● Problem to solve
Below are some records; find each line that carries the word "none" and copy it.

● Task input

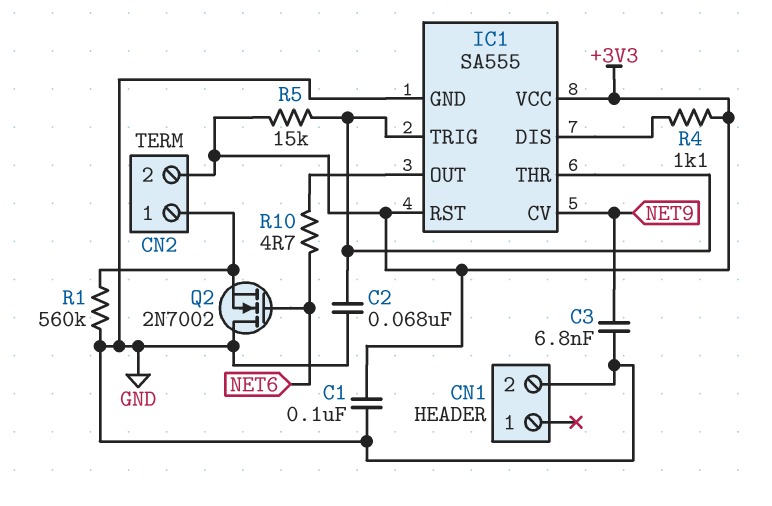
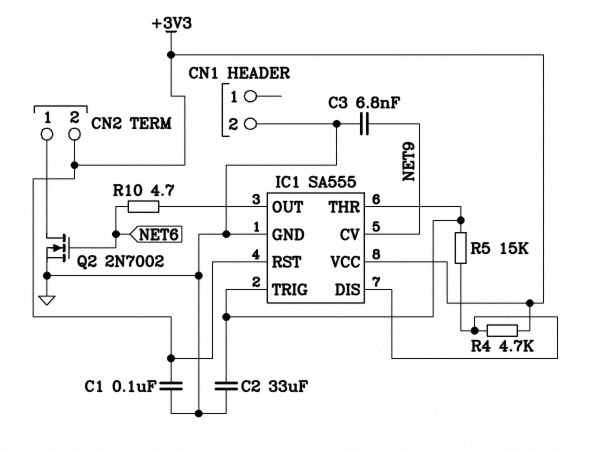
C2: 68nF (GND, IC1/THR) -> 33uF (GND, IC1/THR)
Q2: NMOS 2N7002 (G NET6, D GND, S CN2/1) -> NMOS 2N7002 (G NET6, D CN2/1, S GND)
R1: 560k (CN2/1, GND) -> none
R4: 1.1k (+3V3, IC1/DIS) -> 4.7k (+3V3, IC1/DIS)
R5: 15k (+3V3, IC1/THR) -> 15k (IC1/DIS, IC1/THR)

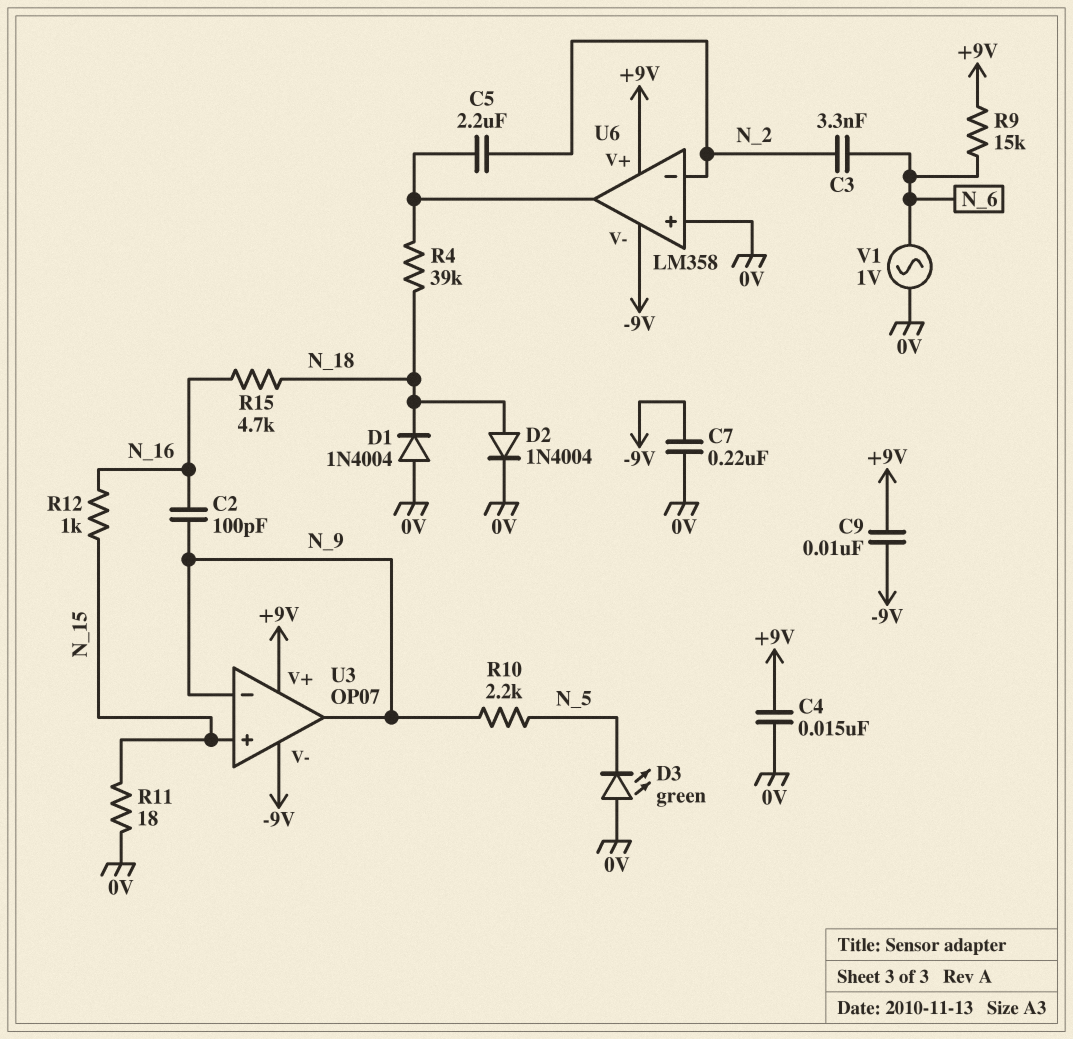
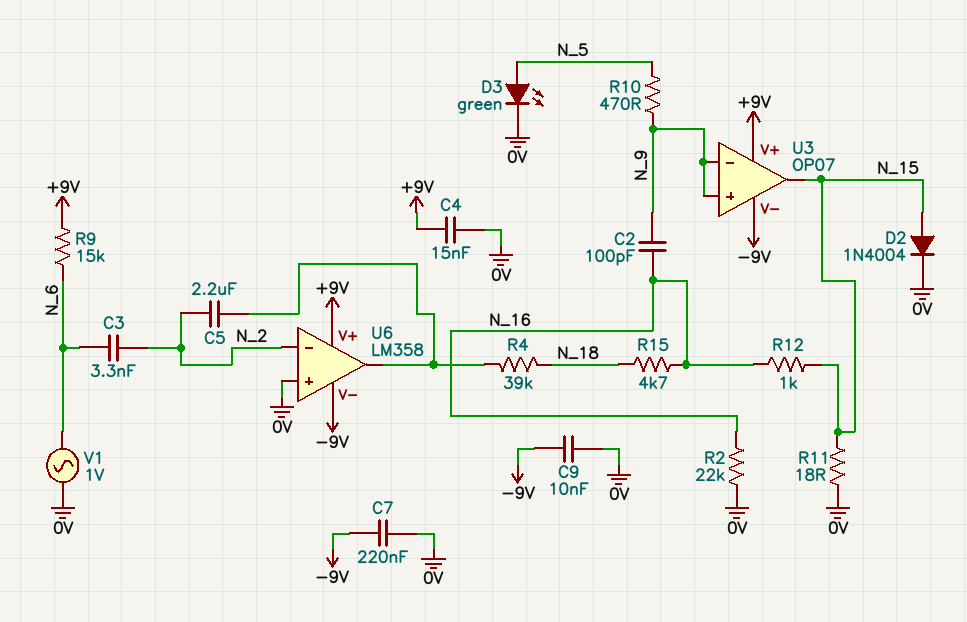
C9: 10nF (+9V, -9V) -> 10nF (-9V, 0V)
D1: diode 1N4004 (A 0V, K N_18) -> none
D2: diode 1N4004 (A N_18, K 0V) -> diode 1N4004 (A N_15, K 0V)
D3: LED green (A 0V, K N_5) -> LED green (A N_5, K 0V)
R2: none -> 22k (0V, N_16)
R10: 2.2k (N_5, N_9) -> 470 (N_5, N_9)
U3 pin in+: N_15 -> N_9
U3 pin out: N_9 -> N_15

● Exercise answer
R1: 560k (CN2/1, GND) -> none
D1: diode 1N4004 (A 0V, K N_18) -> none
R2: none -> 22k (0V, N_16)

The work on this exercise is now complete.